Records excerpted from a collection
+++

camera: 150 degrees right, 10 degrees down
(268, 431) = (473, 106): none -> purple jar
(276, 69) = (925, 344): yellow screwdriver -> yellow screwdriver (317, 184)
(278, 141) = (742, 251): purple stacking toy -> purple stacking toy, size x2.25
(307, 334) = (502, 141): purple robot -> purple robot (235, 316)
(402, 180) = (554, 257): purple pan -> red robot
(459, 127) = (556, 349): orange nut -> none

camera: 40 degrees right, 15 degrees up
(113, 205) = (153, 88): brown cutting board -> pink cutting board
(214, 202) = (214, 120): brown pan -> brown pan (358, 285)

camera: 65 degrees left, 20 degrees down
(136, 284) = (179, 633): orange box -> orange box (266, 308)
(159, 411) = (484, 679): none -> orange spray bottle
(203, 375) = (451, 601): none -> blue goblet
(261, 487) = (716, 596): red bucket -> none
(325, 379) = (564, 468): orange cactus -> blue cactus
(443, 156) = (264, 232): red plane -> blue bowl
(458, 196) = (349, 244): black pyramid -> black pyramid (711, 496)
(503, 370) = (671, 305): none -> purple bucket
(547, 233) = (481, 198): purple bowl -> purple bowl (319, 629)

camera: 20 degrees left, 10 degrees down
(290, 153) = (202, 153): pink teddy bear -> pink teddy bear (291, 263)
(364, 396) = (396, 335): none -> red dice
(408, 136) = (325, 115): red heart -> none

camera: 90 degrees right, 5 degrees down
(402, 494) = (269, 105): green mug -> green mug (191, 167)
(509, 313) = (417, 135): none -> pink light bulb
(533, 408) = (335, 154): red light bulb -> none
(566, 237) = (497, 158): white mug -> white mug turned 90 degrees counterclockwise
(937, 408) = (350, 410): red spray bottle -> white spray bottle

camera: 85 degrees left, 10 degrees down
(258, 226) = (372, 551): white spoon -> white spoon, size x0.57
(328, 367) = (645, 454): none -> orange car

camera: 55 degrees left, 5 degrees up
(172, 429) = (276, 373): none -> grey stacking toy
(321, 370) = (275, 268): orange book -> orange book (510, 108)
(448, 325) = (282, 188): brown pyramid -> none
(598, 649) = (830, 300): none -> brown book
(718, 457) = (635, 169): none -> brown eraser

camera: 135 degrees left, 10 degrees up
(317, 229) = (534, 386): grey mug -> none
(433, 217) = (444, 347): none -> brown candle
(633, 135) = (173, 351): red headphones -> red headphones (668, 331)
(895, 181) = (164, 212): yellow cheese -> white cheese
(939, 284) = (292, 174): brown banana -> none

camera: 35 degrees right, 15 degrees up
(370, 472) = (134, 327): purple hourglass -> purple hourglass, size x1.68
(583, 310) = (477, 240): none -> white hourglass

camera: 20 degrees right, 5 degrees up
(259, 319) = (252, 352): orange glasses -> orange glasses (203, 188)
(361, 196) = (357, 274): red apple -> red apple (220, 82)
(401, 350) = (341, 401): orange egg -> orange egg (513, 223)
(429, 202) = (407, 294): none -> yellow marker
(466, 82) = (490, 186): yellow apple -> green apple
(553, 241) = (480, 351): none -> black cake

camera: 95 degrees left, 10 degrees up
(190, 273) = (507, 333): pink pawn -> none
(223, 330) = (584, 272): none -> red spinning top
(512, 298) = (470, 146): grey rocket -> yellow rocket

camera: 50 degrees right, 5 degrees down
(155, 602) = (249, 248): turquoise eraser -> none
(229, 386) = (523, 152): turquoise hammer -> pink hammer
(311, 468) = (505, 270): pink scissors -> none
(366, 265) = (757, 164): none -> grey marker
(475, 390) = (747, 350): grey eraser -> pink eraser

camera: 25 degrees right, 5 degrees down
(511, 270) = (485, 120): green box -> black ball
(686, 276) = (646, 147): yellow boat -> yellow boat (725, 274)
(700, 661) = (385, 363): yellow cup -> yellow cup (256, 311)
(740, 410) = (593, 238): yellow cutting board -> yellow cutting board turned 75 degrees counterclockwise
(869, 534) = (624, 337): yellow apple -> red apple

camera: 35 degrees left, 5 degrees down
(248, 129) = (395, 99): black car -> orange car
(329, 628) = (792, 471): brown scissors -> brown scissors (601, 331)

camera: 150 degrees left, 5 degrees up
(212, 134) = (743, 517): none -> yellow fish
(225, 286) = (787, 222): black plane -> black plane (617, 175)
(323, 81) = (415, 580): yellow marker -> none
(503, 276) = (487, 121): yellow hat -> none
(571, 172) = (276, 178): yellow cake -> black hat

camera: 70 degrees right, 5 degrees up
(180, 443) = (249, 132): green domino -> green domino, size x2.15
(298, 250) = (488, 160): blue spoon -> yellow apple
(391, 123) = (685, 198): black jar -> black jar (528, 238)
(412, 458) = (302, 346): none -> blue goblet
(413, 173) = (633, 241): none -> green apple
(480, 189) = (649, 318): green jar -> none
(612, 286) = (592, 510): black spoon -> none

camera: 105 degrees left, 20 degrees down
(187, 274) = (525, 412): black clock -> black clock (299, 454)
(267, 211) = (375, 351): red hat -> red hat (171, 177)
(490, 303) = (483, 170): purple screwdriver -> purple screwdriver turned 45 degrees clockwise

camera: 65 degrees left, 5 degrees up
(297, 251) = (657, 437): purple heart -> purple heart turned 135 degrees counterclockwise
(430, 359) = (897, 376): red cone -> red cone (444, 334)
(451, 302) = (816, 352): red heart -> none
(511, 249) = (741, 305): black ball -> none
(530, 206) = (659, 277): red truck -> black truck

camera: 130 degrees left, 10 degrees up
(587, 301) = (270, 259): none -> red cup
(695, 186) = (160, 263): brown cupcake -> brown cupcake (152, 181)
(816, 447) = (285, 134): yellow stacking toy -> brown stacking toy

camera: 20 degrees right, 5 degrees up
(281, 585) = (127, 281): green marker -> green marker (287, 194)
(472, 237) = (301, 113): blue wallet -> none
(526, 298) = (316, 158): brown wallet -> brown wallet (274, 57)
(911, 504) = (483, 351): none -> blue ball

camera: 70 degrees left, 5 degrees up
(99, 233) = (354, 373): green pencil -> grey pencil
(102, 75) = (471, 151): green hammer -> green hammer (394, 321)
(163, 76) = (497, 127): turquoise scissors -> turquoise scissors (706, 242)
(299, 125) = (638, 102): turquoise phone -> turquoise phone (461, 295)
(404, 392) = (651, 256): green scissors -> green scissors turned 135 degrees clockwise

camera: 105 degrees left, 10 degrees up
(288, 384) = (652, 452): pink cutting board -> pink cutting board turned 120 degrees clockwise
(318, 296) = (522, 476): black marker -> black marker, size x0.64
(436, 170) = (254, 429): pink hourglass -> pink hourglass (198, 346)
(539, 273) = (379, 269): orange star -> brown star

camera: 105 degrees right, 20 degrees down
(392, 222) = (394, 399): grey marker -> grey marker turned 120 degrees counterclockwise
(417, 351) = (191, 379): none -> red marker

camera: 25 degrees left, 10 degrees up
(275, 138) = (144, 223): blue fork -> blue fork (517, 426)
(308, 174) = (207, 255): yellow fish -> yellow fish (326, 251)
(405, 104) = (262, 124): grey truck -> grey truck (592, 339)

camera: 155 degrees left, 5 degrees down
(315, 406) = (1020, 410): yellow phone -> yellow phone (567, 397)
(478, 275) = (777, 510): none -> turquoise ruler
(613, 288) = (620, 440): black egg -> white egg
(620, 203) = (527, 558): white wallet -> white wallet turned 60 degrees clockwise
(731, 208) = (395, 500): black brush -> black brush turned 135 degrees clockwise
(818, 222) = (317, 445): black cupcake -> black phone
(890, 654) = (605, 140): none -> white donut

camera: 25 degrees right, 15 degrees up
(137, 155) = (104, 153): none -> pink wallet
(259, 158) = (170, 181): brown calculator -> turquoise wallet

+++

Work item: Reproduce the full block of data exactly, omitting nothing.

Solution to this problem:
camera: 150 degrees right, 10 degrees down
(268, 431) = (473, 106): none -> purple jar
(276, 69) = (925, 344): yellow screwdriver -> yellow screwdriver (317, 184)
(278, 141) = (742, 251): purple stacking toy -> purple stacking toy, size x2.25
(307, 334) = (502, 141): purple robot -> purple robot (235, 316)
(402, 180) = (554, 257): purple pan -> red robot
(459, 127) = (556, 349): orange nut -> none

camera: 40 degrees right, 15 degrees up
(113, 205) = (153, 88): brown cutting board -> pink cutting board
(214, 202) = (214, 120): brown pan -> brown pan (358, 285)

camera: 65 degrees left, 20 degrees down
(136, 284) = (179, 633): orange box -> orange box (266, 308)
(159, 411) = (484, 679): none -> orange spray bottle
(203, 375) = (451, 601): none -> blue goblet
(261, 487) = (716, 596): red bucket -> none
(325, 379) = (564, 468): orange cactus -> blue cactus
(443, 156) = (264, 232): red plane -> blue bowl
(458, 196) = (349, 244): black pyramid -> black pyramid (711, 496)
(503, 370) = (671, 305): none -> purple bucket
(547, 233) = (481, 198): purple bowl -> purple bowl (319, 629)

camera: 20 degrees left, 10 degrees down
(290, 153) = (202, 153): pink teddy bear -> pink teddy bear (291, 263)
(364, 396) = (396, 335): none -> red dice
(408, 136) = (325, 115): red heart -> none

camera: 90 degrees right, 5 degrees down
(402, 494) = (269, 105): green mug -> green mug (191, 167)
(509, 313) = (417, 135): none -> pink light bulb
(533, 408) = (335, 154): red light bulb -> none
(566, 237) = (497, 158): white mug -> white mug turned 90 degrees counterclockwise
(937, 408) = (350, 410): red spray bottle -> white spray bottle

camera: 85 degrees left, 10 degrees down
(258, 226) = (372, 551): white spoon -> white spoon, size x0.57
(328, 367) = (645, 454): none -> orange car

camera: 55 degrees left, 5 degrees up
(172, 429) = (276, 373): none -> grey stacking toy
(321, 370) = (275, 268): orange book -> orange book (510, 108)
(448, 325) = (282, 188): brown pyramid -> none
(598, 649) = (830, 300): none -> brown book
(718, 457) = (635, 169): none -> brown eraser

camera: 135 degrees left, 10 degrees up
(317, 229) = (534, 386): grey mug -> none
(433, 217) = (444, 347): none -> brown candle
(633, 135) = (173, 351): red headphones -> red headphones (668, 331)
(895, 181) = (164, 212): yellow cheese -> white cheese
(939, 284) = (292, 174): brown banana -> none

camera: 35 degrees right, 15 degrees up
(370, 472) = (134, 327): purple hourglass -> purple hourglass, size x1.68
(583, 310) = (477, 240): none -> white hourglass

camera: 20 degrees right, 5 degrees up
(259, 319) = (252, 352): orange glasses -> orange glasses (203, 188)
(361, 196) = (357, 274): red apple -> red apple (220, 82)
(401, 350) = (341, 401): orange egg -> orange egg (513, 223)
(429, 202) = (407, 294): none -> yellow marker
(466, 82) = (490, 186): yellow apple -> green apple
(553, 241) = (480, 351): none -> black cake

camera: 95 degrees left, 10 degrees up
(190, 273) = (507, 333): pink pawn -> none
(223, 330) = (584, 272): none -> red spinning top
(512, 298) = (470, 146): grey rocket -> yellow rocket

camera: 50 degrees right, 5 degrees down
(155, 602) = (249, 248): turquoise eraser -> none
(229, 386) = (523, 152): turquoise hammer -> pink hammer
(311, 468) = (505, 270): pink scissors -> none
(366, 265) = (757, 164): none -> grey marker
(475, 390) = (747, 350): grey eraser -> pink eraser

camera: 25 degrees right, 5 degrees down
(511, 270) = (485, 120): green box -> black ball
(686, 276) = (646, 147): yellow boat -> yellow boat (725, 274)
(700, 661) = (385, 363): yellow cup -> yellow cup (256, 311)
(740, 410) = (593, 238): yellow cutting board -> yellow cutting board turned 75 degrees counterclockwise
(869, 534) = (624, 337): yellow apple -> red apple

camera: 35 degrees left, 5 degrees down
(248, 129) = (395, 99): black car -> orange car
(329, 628) = (792, 471): brown scissors -> brown scissors (601, 331)

camera: 150 degrees left, 5 degrees up
(212, 134) = (743, 517): none -> yellow fish
(225, 286) = (787, 222): black plane -> black plane (617, 175)
(323, 81) = (415, 580): yellow marker -> none
(503, 276) = (487, 121): yellow hat -> none
(571, 172) = (276, 178): yellow cake -> black hat

camera: 70 degrees right, 5 degrees up
(180, 443) = (249, 132): green domino -> green domino, size x2.15
(298, 250) = (488, 160): blue spoon -> yellow apple
(391, 123) = (685, 198): black jar -> black jar (528, 238)
(412, 458) = (302, 346): none -> blue goblet
(413, 173) = (633, 241): none -> green apple
(480, 189) = (649, 318): green jar -> none
(612, 286) = (592, 510): black spoon -> none

camera: 105 degrees left, 20 degrees down
(187, 274) = (525, 412): black clock -> black clock (299, 454)
(267, 211) = (375, 351): red hat -> red hat (171, 177)
(490, 303) = (483, 170): purple screwdriver -> purple screwdriver turned 45 degrees clockwise

camera: 65 degrees left, 5 degrees up
(297, 251) = (657, 437): purple heart -> purple heart turned 135 degrees counterclockwise
(430, 359) = (897, 376): red cone -> red cone (444, 334)
(451, 302) = (816, 352): red heart -> none
(511, 249) = (741, 305): black ball -> none
(530, 206) = (659, 277): red truck -> black truck

camera: 130 degrees left, 10 degrees up
(587, 301) = (270, 259): none -> red cup
(695, 186) = (160, 263): brown cupcake -> brown cupcake (152, 181)
(816, 447) = (285, 134): yellow stacking toy -> brown stacking toy

camera: 20 degrees right, 5 degrees up
(281, 585) = (127, 281): green marker -> green marker (287, 194)
(472, 237) = (301, 113): blue wallet -> none
(526, 298) = (316, 158): brown wallet -> brown wallet (274, 57)
(911, 504) = (483, 351): none -> blue ball

camera: 70 degrees left, 5 degrees up
(99, 233) = (354, 373): green pencil -> grey pencil
(102, 75) = (471, 151): green hammer -> green hammer (394, 321)
(163, 76) = (497, 127): turquoise scissors -> turquoise scissors (706, 242)
(299, 125) = (638, 102): turquoise phone -> turquoise phone (461, 295)
(404, 392) = (651, 256): green scissors -> green scissors turned 135 degrees clockwise

camera: 105 degrees left, 10 degrees up
(288, 384) = (652, 452): pink cutting board -> pink cutting board turned 120 degrees clockwise
(318, 296) = (522, 476): black marker -> black marker, size x0.64
(436, 170) = (254, 429): pink hourglass -> pink hourglass (198, 346)
(539, 273) = (379, 269): orange star -> brown star

camera: 105 degrees right, 20 degrees down
(392, 222) = (394, 399): grey marker -> grey marker turned 120 degrees counterclockwise
(417, 351) = (191, 379): none -> red marker

camera: 25 degrees left, 10 degrees up
(275, 138) = (144, 223): blue fork -> blue fork (517, 426)
(308, 174) = (207, 255): yellow fish -> yellow fish (326, 251)
(405, 104) = (262, 124): grey truck -> grey truck (592, 339)

camera: 155 degrees left, 5 degrees down
(315, 406) = (1020, 410): yellow phone -> yellow phone (567, 397)
(478, 275) = (777, 510): none -> turquoise ruler
(613, 288) = (620, 440): black egg -> white egg
(620, 203) = (527, 558): white wallet -> white wallet turned 60 degrees clockwise
(731, 208) = (395, 500): black brush -> black brush turned 135 degrees clockwise
(818, 222) = (317, 445): black cupcake -> black phone
(890, 654) = (605, 140): none -> white donut

camera: 25 degrees right, 15 degrees up
(137, 155) = (104, 153): none -> pink wallet
(259, 158) = (170, 181): brown calculator -> turquoise wallet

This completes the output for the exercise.